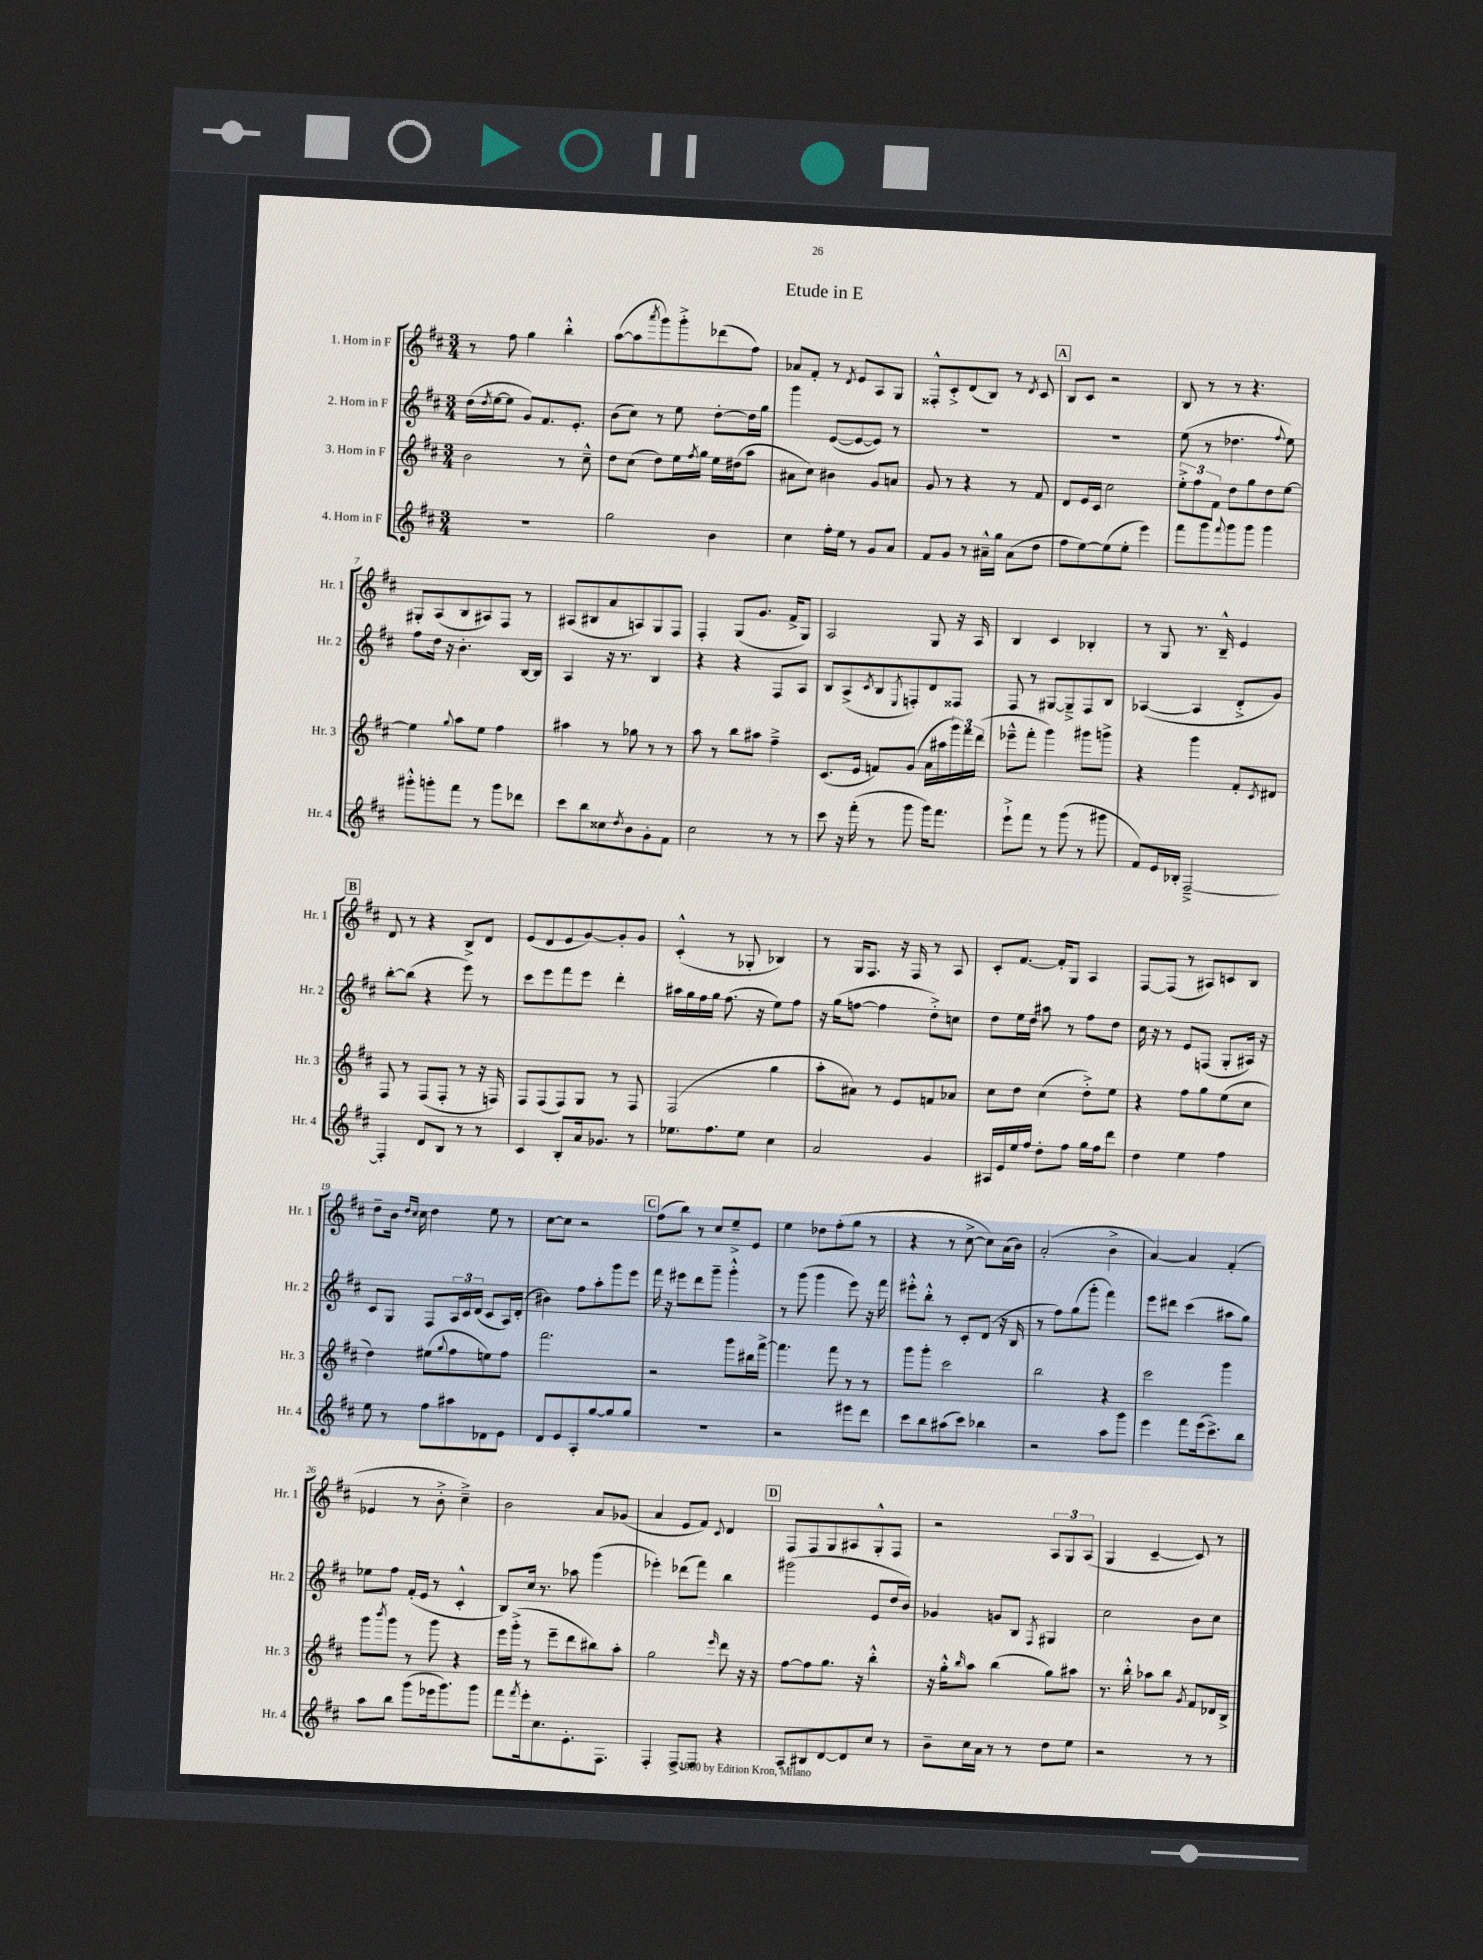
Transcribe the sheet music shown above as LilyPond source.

\header { title = "Etude in E" }
<<
\new StaffGroup <<
\new Staff = "s0" \with { instrumentName = "1. Horn in F" shortInstrumentName = "Hr. 1" } {
    \clef treble \key d \major \numericTimeSignature \time 3/4
    r8 fis''8 g''4 b''4-.-^ |
    a''8~( a''8 \acciaccatura { a'''8 } g'''8) g'''8-.-> des'''8( fis''8) |
    aes'8 fis'8-. r8 \acciaccatura { d'8 } e'8 a8 g8 |
    fisis8-.-^ cis'8-.-> d'8( b8) r8 \acciaccatura { d'8 } cis'8 |
    \mark \markup { \box "A" } b8 cis'8 r2 |
    b8 r8 r8 r4. |
    gis8-. a8( b8 ais8) fis8 r8 |
    ais8( bis8 a'8 a8) g8 fis8 |
    fis4-. g8( g'8. fis'16-> g8) |
    a2 g8 r16 a16 |
    b4 cis'4 bes4-. |
    r8 g8 r8. b16---^ e'4 |
    \mark \markup { \box "B" } d'8 r8 r4 b8-> d'8 |
    e'8( d'8 e'8 g'8~) g'8-. g'8 |
    cis'4-.-^( r8 ges8-. bes4) |
    r8 g16 fis8. r16 fis16 r8 a8 |
    cis'8-. fis'8.~ fis'16-. g8 a4 |
    fis8~ fis8( r8 ais8) c'8 b8 |
    d''8-- b'16 \grace { d''16 cis''16 } cis''16 d''4 e''8 r8 |
    cis''8~ cis''8 r2 |
    \mark \markup { \box "C" } fis''8( b''8) r8 cis''8 e''8---> e'8 |
    e''4 des''8 fis''8-.( g''8 r8 |
    r4 r8 cis''8~-> cis''8) a'16( b'16) |
    a'2-.( b'4-> |
    a'4~) a'4 fis'4-.( |
    ees'4 r8 b'8-.-> cis''4--->) |
    b'2 a'8 ges'8( |
    a'4 e'8 fis'8) \appoggiatura { cis'8 } d'4 |
    \mark \markup { \box "D" } fis8 fis8 g8 ais8 g8-.-^ fis8 |
    r2 \tuplet 3/2 { a8 g8 a8( } |
    g4 cis'4~-- cis'8) r8 \bar "|." |
}
\new Staff = "s1" \with { instrumentName = "2. Horn in F" shortInstrumentName = "Hr. 2" } {
    \clef treble \key d \major \numericTimeSignature \time 3/4
    d''16( \acciaccatura { d''8 } e''16~ e''8 g'8) fis'8. e'8.-. |
    b'8( cis''8) r8 e''8 d''8~-. d''16 g''16 |
    g'''4 e'8~( e'8~ e'8) r8 |
    R2. |
    \mark \markup { \box "A" } R2. |
    e''8( r8 des''4. \appoggiatura { fis''8 } e''8) |
    fis''8 d''16 r16 b'4.-. b16~ b16 |
    a4 r16 r8. b4 |
    r4 r4 fis8 a8 |
    b8 a8->( \acciaccatura { cis'8 } b8 \acciaccatura { e8 } f8-.) d'8 fisis8 |
    fis8 r8 gis8~ gis8---> fis8 b8 |
    aes4~( aes4 d'8-.-> g'8) |
    \mark \markup { \box "B" } b''8~-. b''8( r4 e'''8) r8 |
    cis'''8 e'''8 fis'''8 e'''8 d'''4-. |
    ais''16 g''16 fis''16 g''16 fis''8.( r16 e''8) fis''8 |
    r16 g''16( f''8~ f''4 d''8-.->) c''8 |
    d''8 e''16 d''16 ais''8 r8 fis''8 d''8 |
    cis''16 r16 r8 e'8 f8( g8-. ais16) r16 |
    cis'8 g8 fis8 \tuplet 3/2 { a16 cis'16 d'16( } cis'8 a16) d'16-.( |
    bis'4) fis''8 a''8-. g'''8 e'''8 |
    \mark \markup { \box "C" } fis'''16 r16 eis'''8 d'''8 g'''8-- g'''4-.-^ |
    r8 g'''8( g'''4 e'''8) r16 fis'''16 |
    eis'''8-.-^ b''8-.-^ r8 cis'8-. d'8( r16 b16 |
    r8 fis''8) g''8( g'''8-. fis'''4) |
    e'''8 dis'''8 cis'''4( ais''8 g''8) |
    ees''8 fis''8 fis'16-.( e'16 r8 cis'4-.-^ |
    b8) cis''16 r8. aes''8 g'''4( |
    ees'''4-.) des'''8( fis'''8) b''4 |
    \mark \markup { \box "D" } gis'''2( e'8 d''16 b'16) |
    ges'4 g'8 b8 \acciaccatura { fis8 } gis4 |
    cis''2 b'8 cis''8 \bar "|." |
}
\new Staff = "s2" \with { instrumentName = "3. Horn in F" shortInstrumentName = "Hr. 3" } {
    \clef treble \key d \major \numericTimeSignature \time 3/4
    b'2 r8 cis''8---^ |
    d''8 cis''8( d''8) e''16 \acciaccatura { fis''8 } g''16 e''16 dis''16( a''8 |
    ais'8 cis''8) bis'4 g'8 a'8 |
    g'8 r8 r4 r8 fis'8 |
    \mark \markup { \box "A" } d'8 e'16 cis'16 cis''2 |
    \tuplet 3/2 { e''8-.-> fis''8 fis'8 } d''8 g''8 d''8 e''8~ |
    e''4 \appoggiatura { g''8 } a''8 e''8 fis''4 |
    ais''4 r8 ges''8 r8 r8 |
    a''8 r8 b''8 ais''8 fis''4---> |
    cis'8.( e'16 f'8) g'8( a'16 ais''16 \tuplet 3/2 { g'''16) fis'''16 d'''16( } |
    ees'''8---^ fis'''8-. g'''4) gis'''8 g'''8-> |
    r4 g'''4 fis'8-. \acciaccatura { cis'8 } dis'8 |
    \mark \markup { \box "B" } fis8 r8 fis8( fis8-. r8 r16 f16) |
    fis8 fis8( fis8) g8 r8 fis8 |
    fis2( g''4 |
    a''8-. ais'8) r8 e'8 f'8 aes'8 |
    cis''8 d''8 cis''4( d''8-.->) e''8 |
    r4 fis''8 g''8 e''8( cis''8 |
    d''4) eis''8( \appoggiatura { g''8 } fis''8 e''8) fis''8 |
    fis'''2. |
    \mark \markup { \box "C" } r2 g'''8 bis''16 fis'''16~-> |
    fis'''4. fis'''8 r8 r8 |
    g'''8 g'''8-. cis'''2 |
    b''2 r4 |
    cis'''2 g'''4 |
    g'''8 \acciaccatura { b'''8 } g'''8 r8 g'''8 r4 |
    e'''16 g'''16-.->( r8 e'''8-- d'''8 bis''8) a''8-. |
    g''2 \grace { e'''16 } d'''8 r16 r16 |
    \mark \markup { \box "D" } fis''8~ fis''8 g''8. r16 b''4-.-^ |
    r16 g''16-.-^ \grace { b''16 } a''8 b''4( g''8) ais''8 |
    r8. b''16-.-^ aes''8 b''8 \acciaccatura { g'8 } fis'8 des'16 b16-> \bar "|." |
}
\new Staff = "s3" \with { instrumentName = "4. Horn in F" shortInstrumentName = "Hr. 4" } {
    \clef treble \key d \major \numericTimeSignature \time 3/4
    R2. |
    g''2 b'4 |
    cis''4 fis''16-. e''16 r8 g'8 a'8 |
    fis'8 g'8 r8 ais'16---^ g''16 ais'8( d''8 |
    \mark \markup { \box "A" } fis''8 e''8~) e''8( e''8-. e'''4) |
    fis'''8 g'''8 \appoggiatura { fis'''8 } g'''8 g'''8 g'''4 |
    gis'''8-.-^ g'''8-. fis'''8 r8 g'''8 des'''8 |
    cis'''8 b''8 cisis''8 \acciaccatura { d''8 } b'8 g'8-. fis'8 |
    cis''2 r8 r8 |
    cis'''8 r16 fis'''16-.( r8 g'''8 g'''16) fis'''8. |
    e'''8-!-> fis'''8 r8 g'''8( r8 gis'''8 |
    fis'8) e'16 bes16-. fis2~---> |
    \mark \markup { \box "B" } fis4-. d'8 b8 r8 r8 |
    cis'4 b8-. a'16 ges'8. r8 |
    ees''8. fis''8. ees''8 cis''4 |
    a'2 g'4 |
    ais16 e'16 e''16 fis''16 d''8-. fis''8 g''16 fis''16 d'''8 |
    d''4 e''4 fis''4 |
    e''8 r8 fis''8 ais''8 des'8 e'8 |
    d'8 e'8 a8-. g''8~ g''8 g''8 |
    \mark \markup { \box "C" } R2. |
    r2 eis'''8 d'''8 |
    cis'''8 b''8 ais''8( cis'''8) bes''4 |
    r2 a''8 g'''8 |
    e'''4 fis'''8 e'''16( cis'''8.->) b''8 |
    a''8 b''8 g'''8( ees'''16 g'''8.) g'''8 |
    fis'''8 \acciaccatura { fis'''8 } e'''16-. cis''8. e'8.-. fis8. |
    fis4-. fis8~-> fis8 r4 |
    \mark \markup { \box "D" } a8-. bis8 d'8~ d'8 cis''8 r8 |
    b'8-- cis''16 a'16 r8 r8 d''8 e''8 |
    r2 r8 r8 \bar "|." |
}
>>
>>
-----
→ Task instructions: Select every line of the data above that contains the string "tuplet". Matching is case-sensitive.

→ Completed exercise:
    r2 \tuplet 3/2 { a8 g8 a8( } |
    cis'8 g8 fis8 \tuplet 3/2 { a16 cis'16 d'16( } cis'8 a16) d'16-.( |
    \tuplet 3/2 { e''8-.-> fis''8 fis'8 } d''8 g''8 d''8 e''8~ |
    cis'8.( e'16 f'8) g'8( a'16 ais''16 \tuplet 3/2 { g'''16) fis'''16 d'''16( } |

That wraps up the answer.